**WORK INSTRUCTION**
Among the lines below, return each one that contains the word "dumbbell".

Object transformation records
○ ○ ○ ○
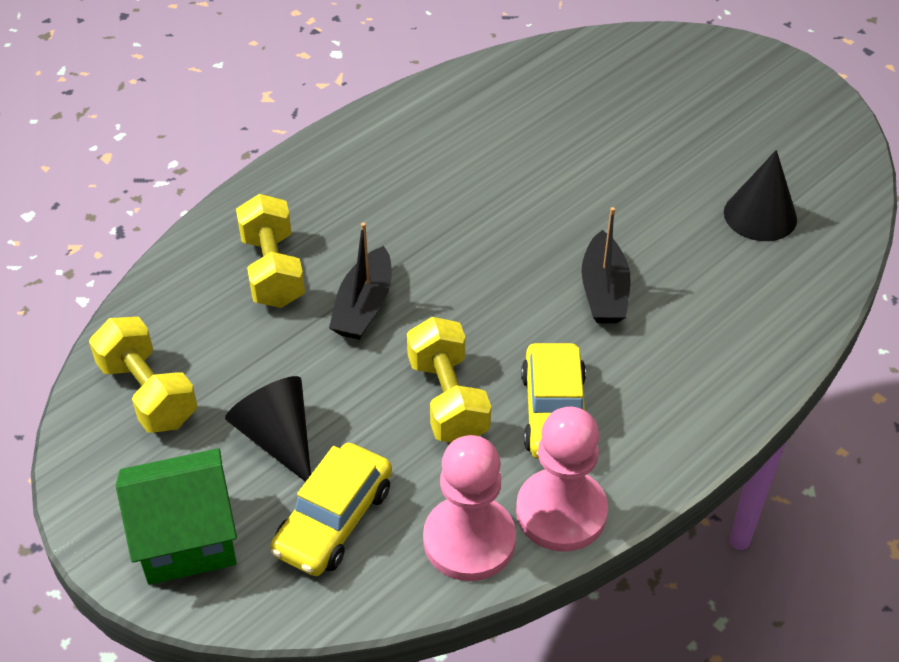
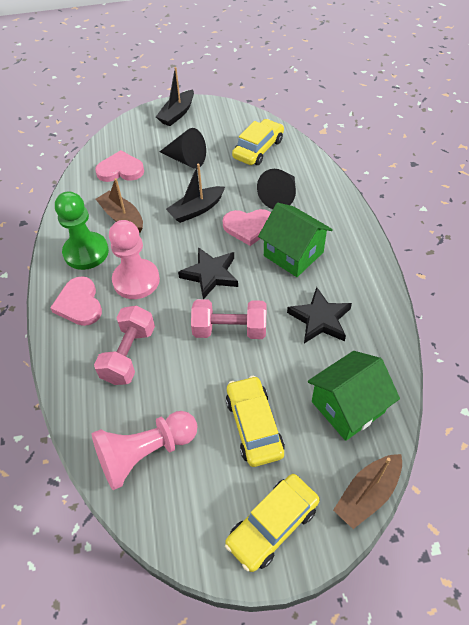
black star: 0 -> 2
brown boat: 0 -> 2
green house: 1 -> 2
green pawn: 0 -> 1
pink dumbbell: 0 -> 2
pink heart: 0 -> 3
yellow car: 2 -> 3
yellow dumbbell: 3 -> 0

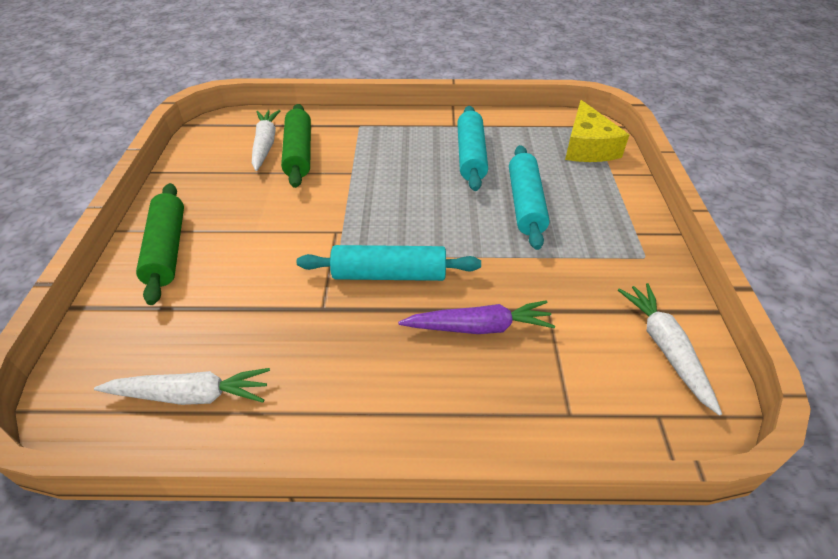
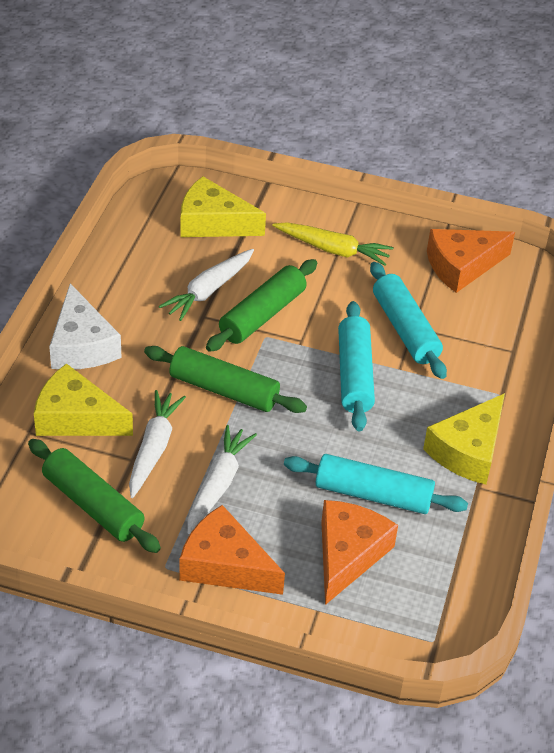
green rolling pin: 2 -> 3
orange cheese: 0 -> 3
purple carrot: 1 -> 0
white cheese: 0 -> 1
yellow carrot: 0 -> 1
yellow cheese: 1 -> 3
○ ○ ○ ○
**EXERCISE OUTPUT**
pink dumbbell: 0 -> 2
yellow dumbbell: 3 -> 0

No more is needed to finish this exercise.